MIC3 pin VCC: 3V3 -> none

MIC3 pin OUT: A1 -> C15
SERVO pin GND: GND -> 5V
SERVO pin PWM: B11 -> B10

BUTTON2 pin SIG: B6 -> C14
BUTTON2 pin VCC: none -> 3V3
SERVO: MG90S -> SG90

===============

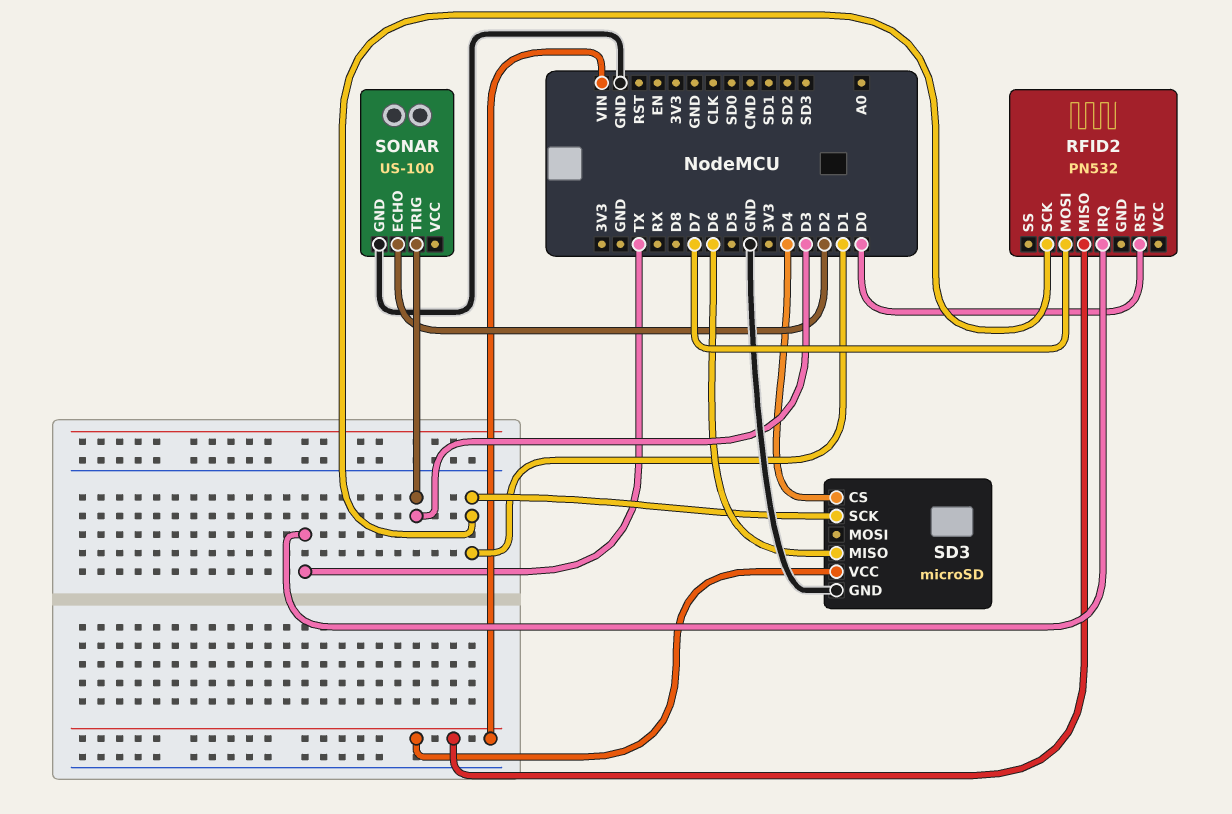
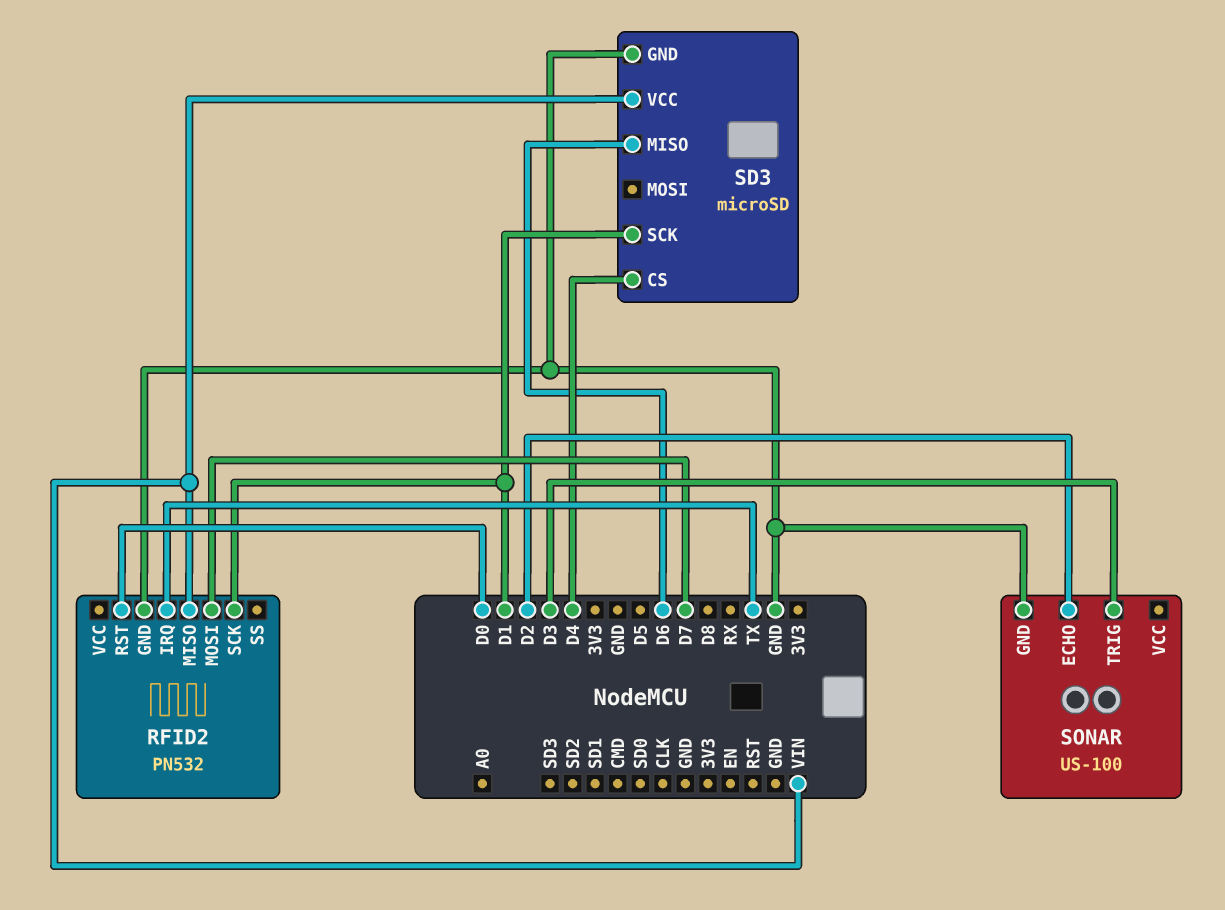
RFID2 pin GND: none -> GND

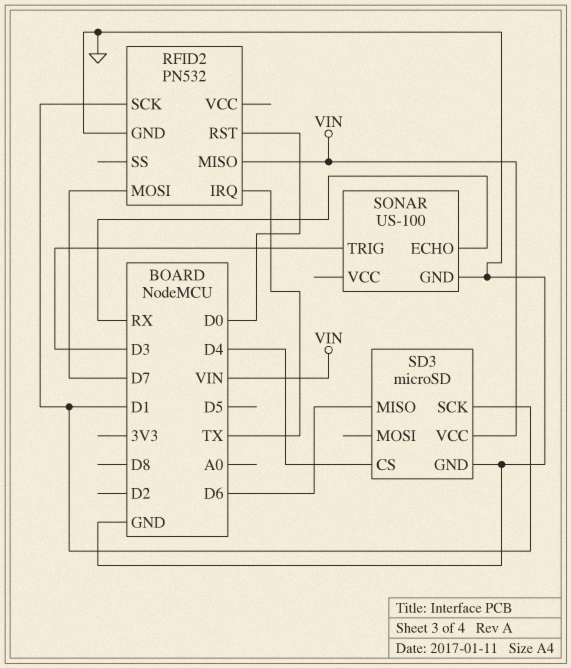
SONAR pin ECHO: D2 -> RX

===============

■ **PROBLEM DETAILS**
Within the listing above, extract exactly the lines from the line with "SERVO pin GND: GND -> 5V" to the line with "SERVO: MG90S -> SG90", the two named lines included, and no others.

■ **RESPONSE**
SERVO pin GND: GND -> 5V
SERVO pin PWM: B11 -> B10

BUTTON2 pin SIG: B6 -> C14
BUTTON2 pin VCC: none -> 3V3
SERVO: MG90S -> SG90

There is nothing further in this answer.